[Provided information — start]

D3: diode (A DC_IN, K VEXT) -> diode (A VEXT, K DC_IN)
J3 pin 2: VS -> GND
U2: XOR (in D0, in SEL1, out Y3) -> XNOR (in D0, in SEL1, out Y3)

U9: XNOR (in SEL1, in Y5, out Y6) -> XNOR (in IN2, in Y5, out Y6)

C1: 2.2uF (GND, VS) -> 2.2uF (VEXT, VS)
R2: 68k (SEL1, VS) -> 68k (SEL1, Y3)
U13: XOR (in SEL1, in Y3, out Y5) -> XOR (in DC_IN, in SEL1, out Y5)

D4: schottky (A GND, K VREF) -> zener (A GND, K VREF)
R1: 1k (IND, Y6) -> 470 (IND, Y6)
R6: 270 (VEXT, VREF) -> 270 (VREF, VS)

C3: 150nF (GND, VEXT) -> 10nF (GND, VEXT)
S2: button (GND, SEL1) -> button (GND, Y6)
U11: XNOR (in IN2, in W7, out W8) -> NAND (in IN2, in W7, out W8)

[Provided information — finish]
[Provided information — start]

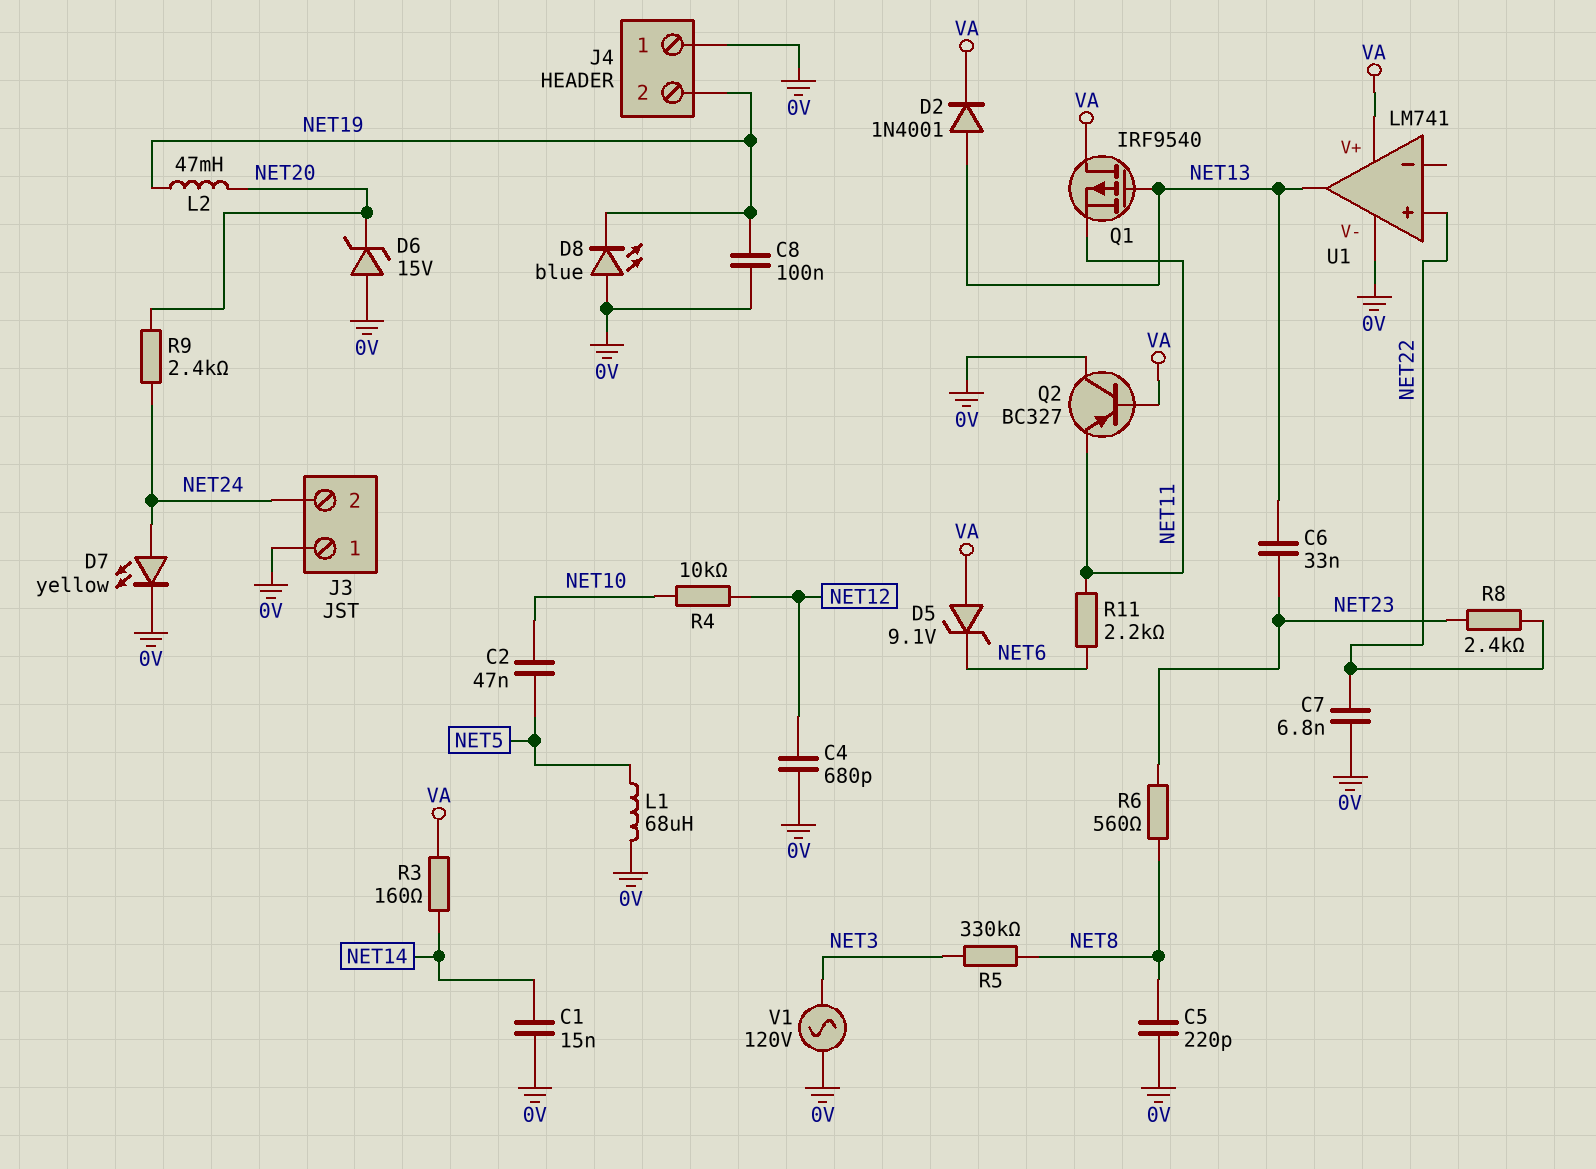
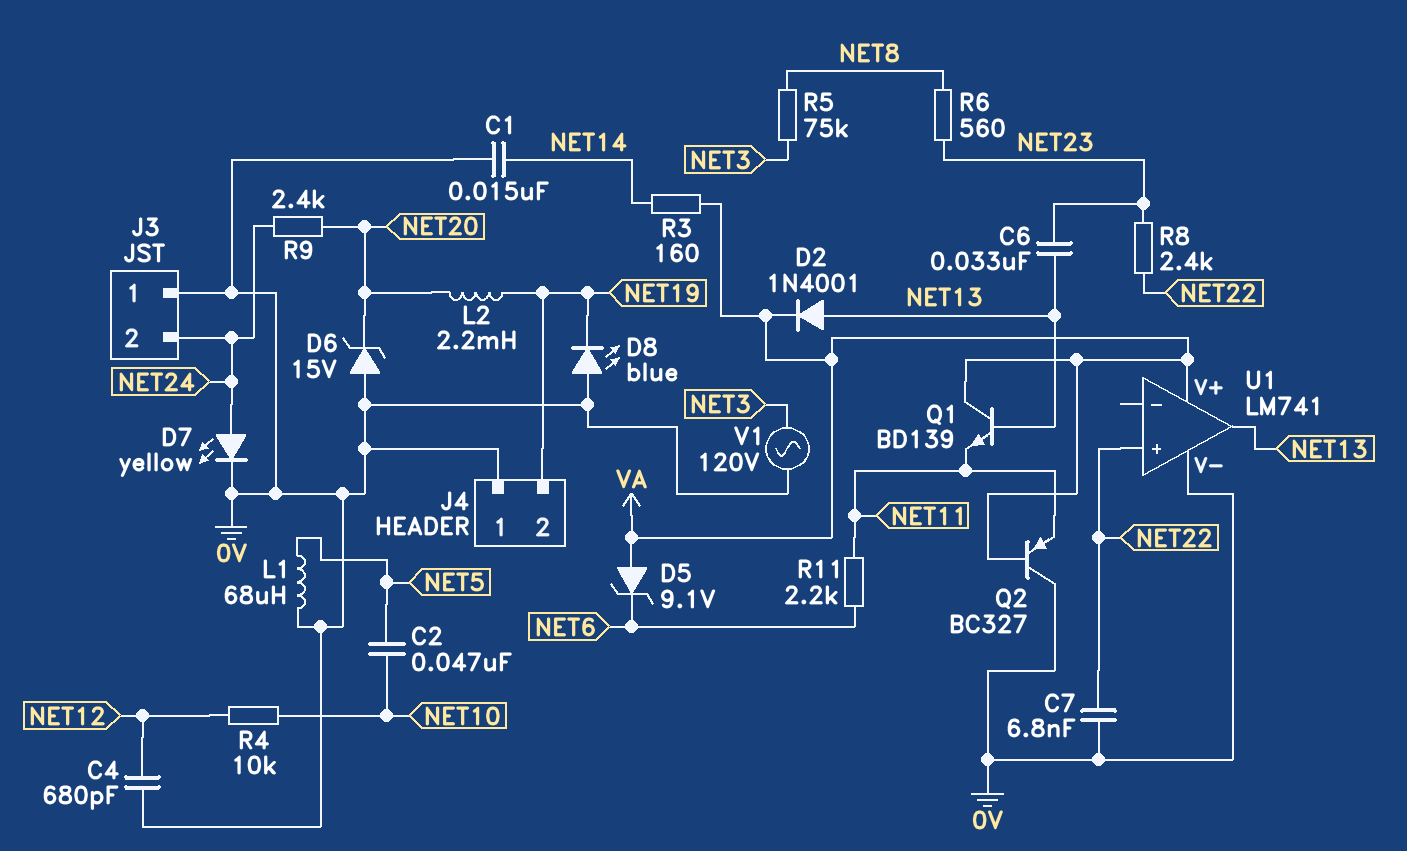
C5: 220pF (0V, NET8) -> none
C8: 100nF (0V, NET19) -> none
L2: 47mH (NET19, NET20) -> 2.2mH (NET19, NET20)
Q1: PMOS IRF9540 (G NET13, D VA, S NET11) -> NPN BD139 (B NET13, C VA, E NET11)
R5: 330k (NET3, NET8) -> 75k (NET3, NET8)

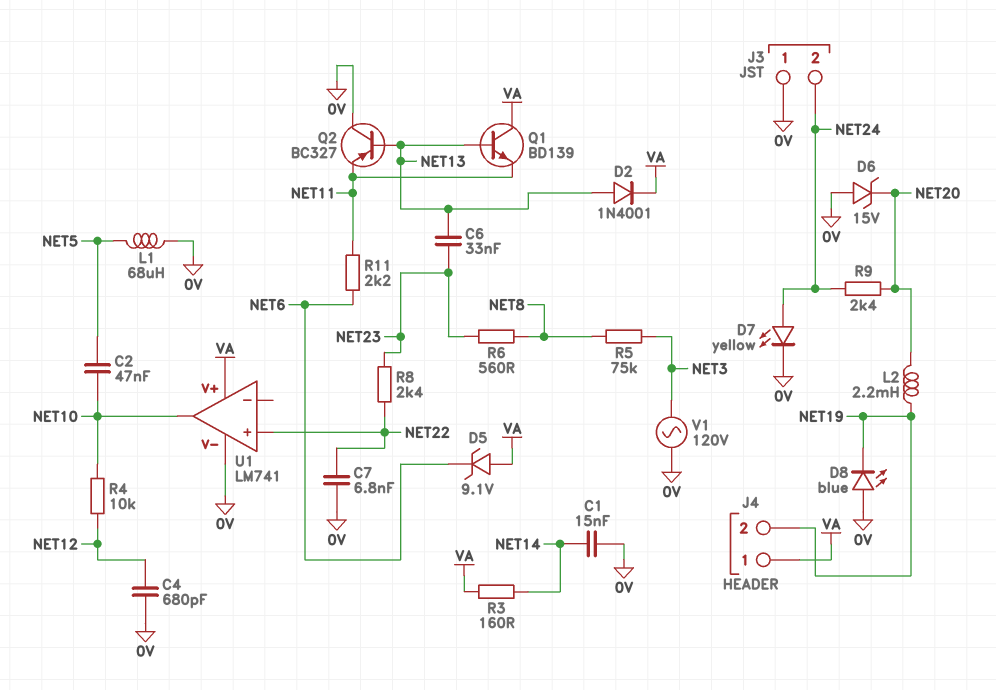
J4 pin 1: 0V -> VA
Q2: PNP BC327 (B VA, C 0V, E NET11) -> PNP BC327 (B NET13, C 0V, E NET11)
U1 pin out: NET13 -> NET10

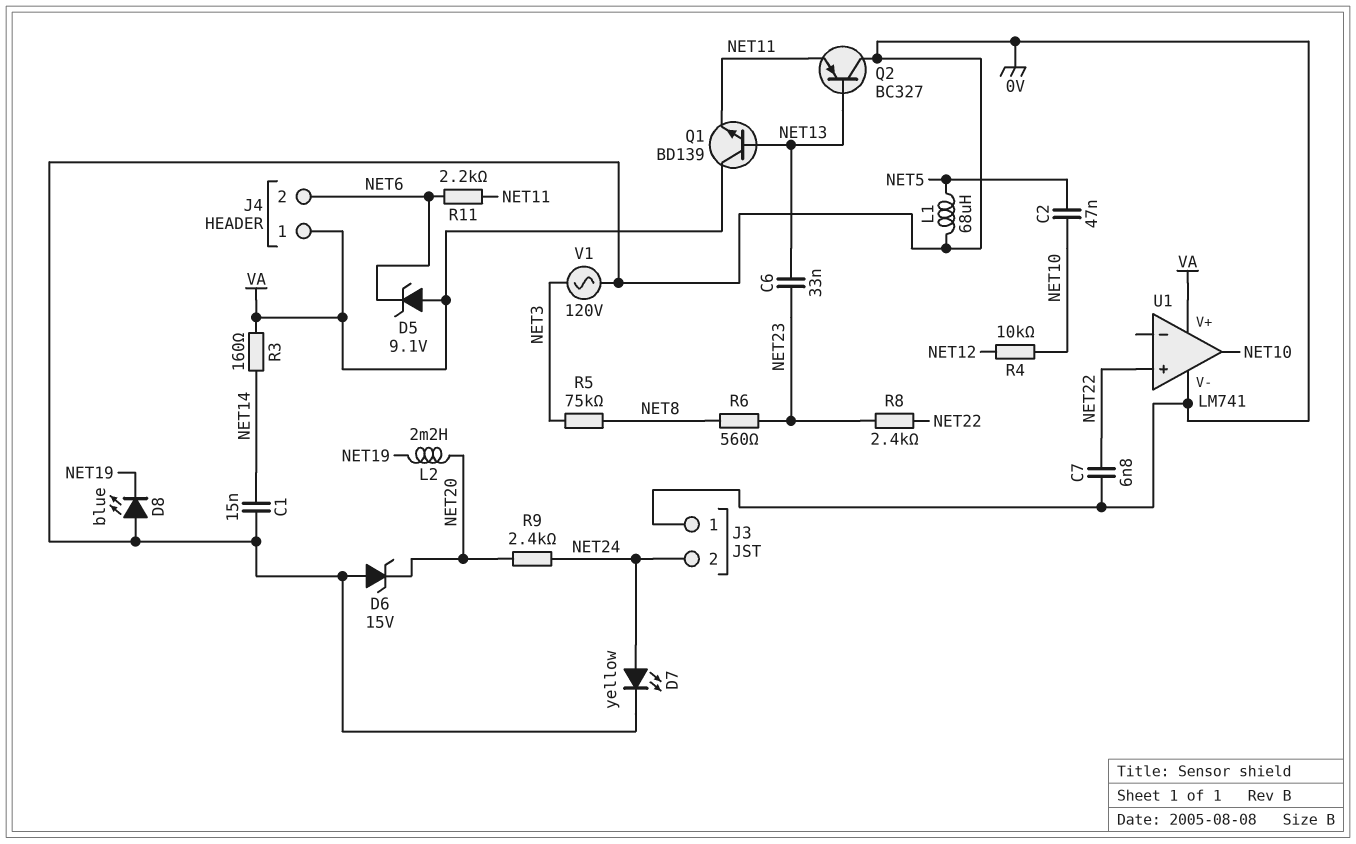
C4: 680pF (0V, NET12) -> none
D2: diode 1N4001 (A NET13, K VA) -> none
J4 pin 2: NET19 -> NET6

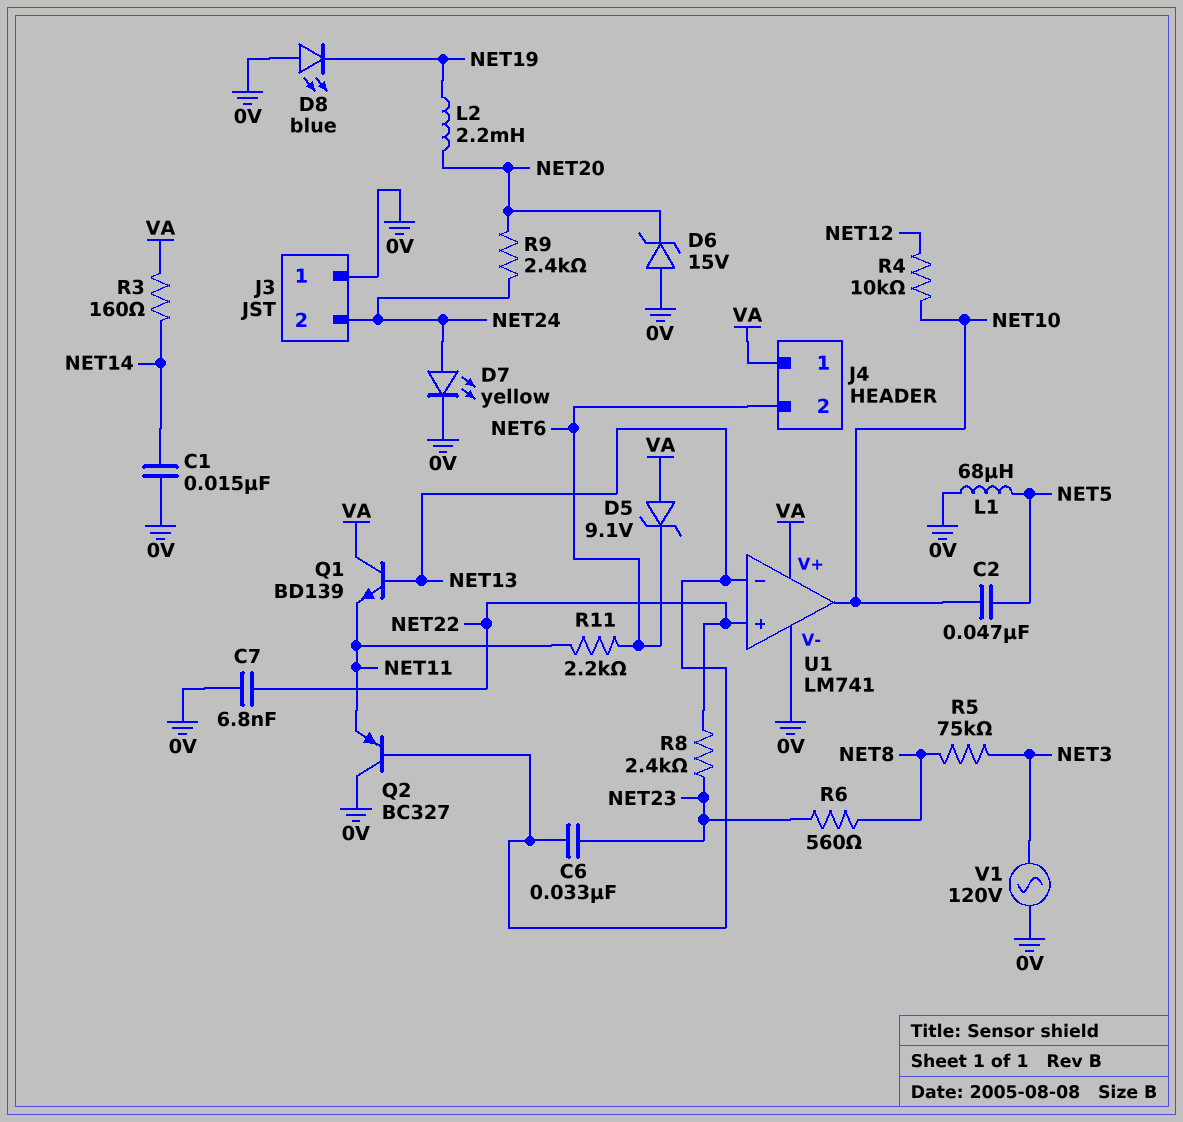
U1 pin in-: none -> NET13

[Provided information — finish]

**Work request**
In the records above, find each line that holds the word "XNOR"; copy all such lines.

**Exercise answer**
U2: XOR (in D0, in SEL1, out Y3) -> XNOR (in D0, in SEL1, out Y3)
U9: XNOR (in SEL1, in Y5, out Y6) -> XNOR (in IN2, in Y5, out Y6)
U11: XNOR (in IN2, in W7, out W8) -> NAND (in IN2, in W7, out W8)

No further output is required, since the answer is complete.